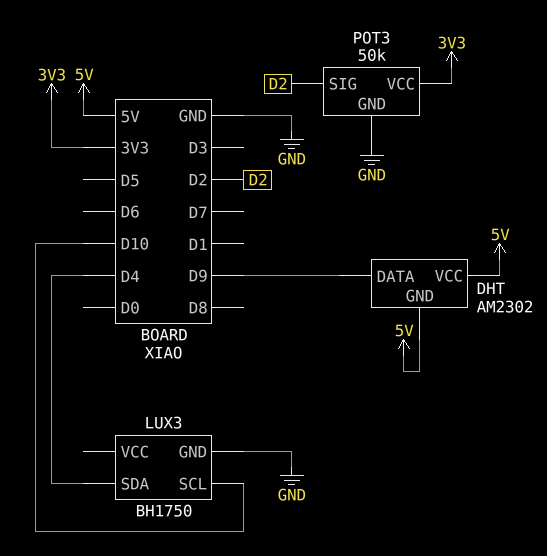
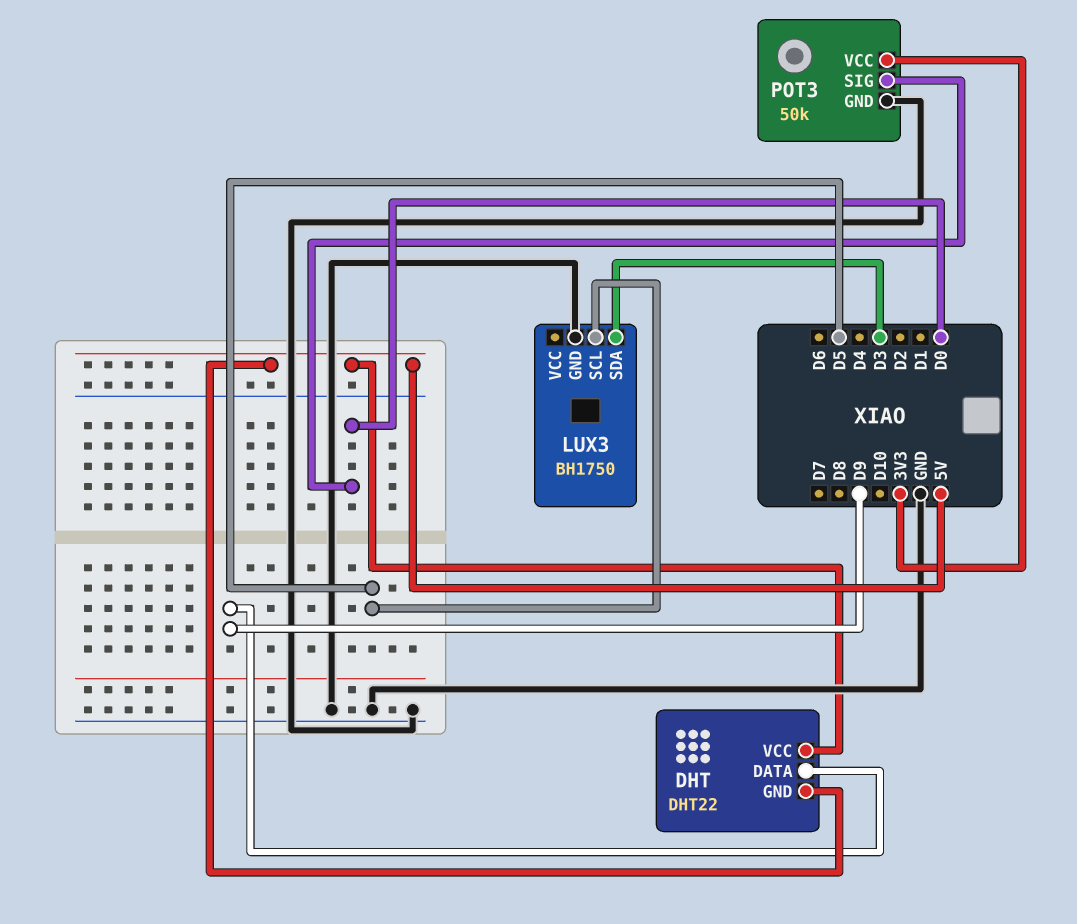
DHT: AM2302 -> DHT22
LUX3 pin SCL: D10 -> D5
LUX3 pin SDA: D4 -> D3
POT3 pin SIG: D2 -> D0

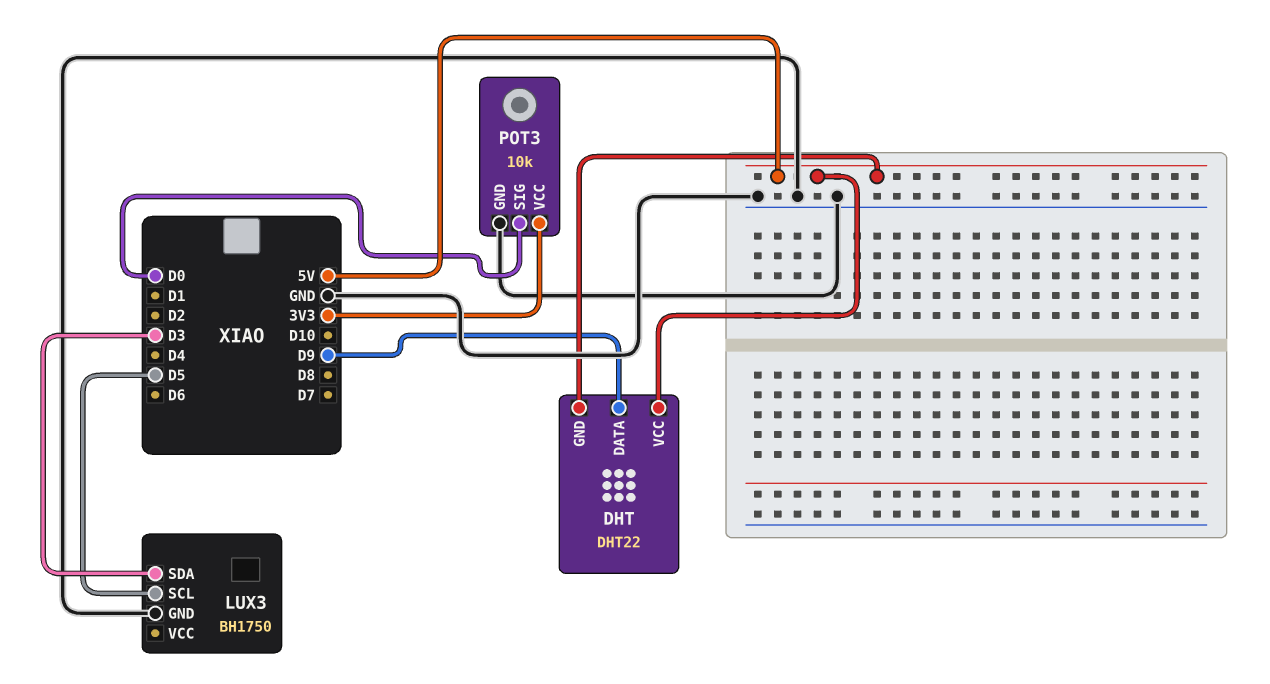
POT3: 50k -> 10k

####

» **Your objective**
The entries above are to be repeated exactly, except for any pictures.

» **Finished exercise**
DHT: AM2302 -> DHT22
LUX3 pin SCL: D10 -> D5
LUX3 pin SDA: D4 -> D3
POT3 pin SIG: D2 -> D0

POT3: 50k -> 10k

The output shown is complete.